══ PROVIDED MATERIAL ══

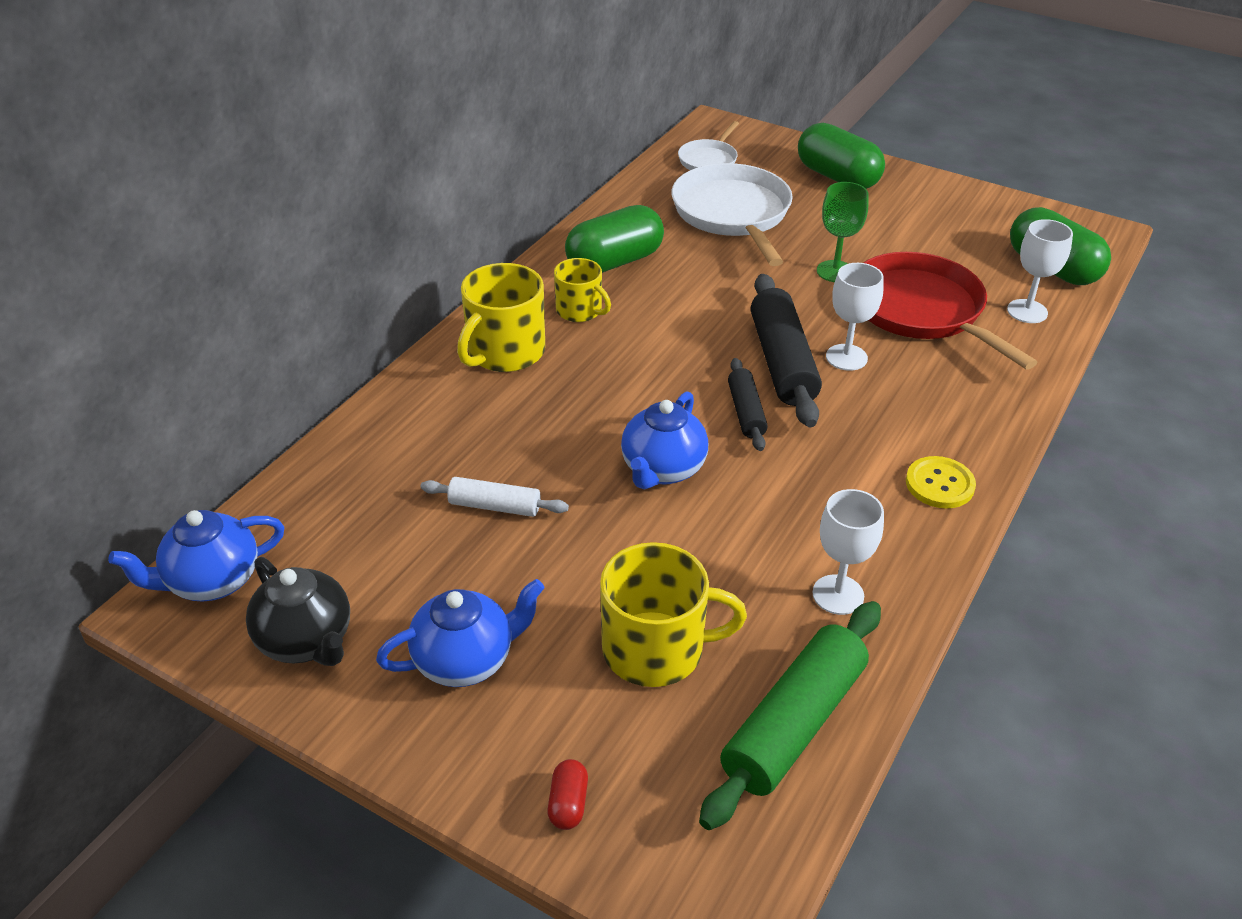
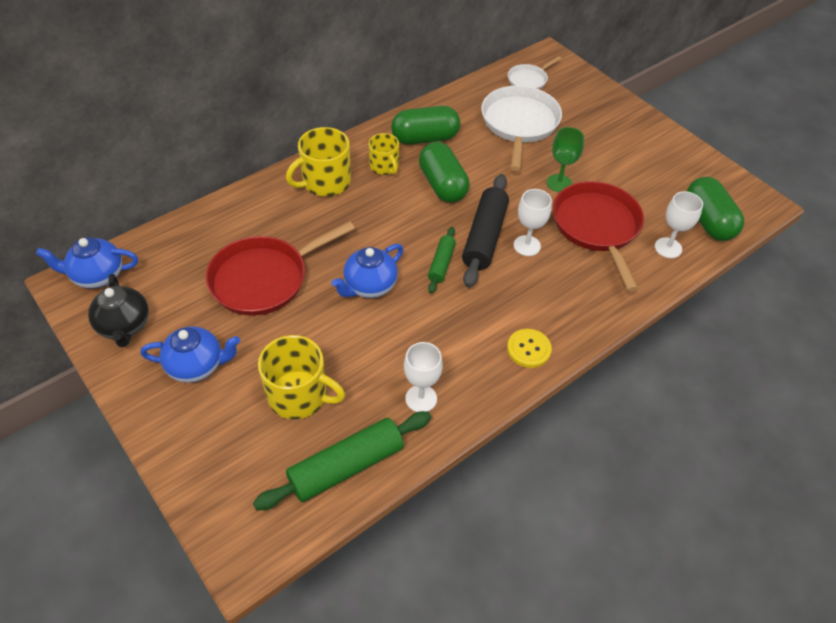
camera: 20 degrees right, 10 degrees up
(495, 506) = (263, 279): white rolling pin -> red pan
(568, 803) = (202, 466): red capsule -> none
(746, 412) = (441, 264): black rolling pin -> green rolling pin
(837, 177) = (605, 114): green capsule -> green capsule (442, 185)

═══
══ PROVIDED MATERIAL ══

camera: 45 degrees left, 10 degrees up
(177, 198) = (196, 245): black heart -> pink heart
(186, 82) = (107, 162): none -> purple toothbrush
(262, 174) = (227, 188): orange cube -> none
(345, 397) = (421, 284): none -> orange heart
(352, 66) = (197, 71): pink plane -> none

═══

ACTIVITY: Among the lines above, find those with the word "black" and list them.

COMPLETED EXERCISE:
(746, 412) = (441, 264): black rolling pin -> green rolling pin
(177, 198) = (196, 245): black heart -> pink heart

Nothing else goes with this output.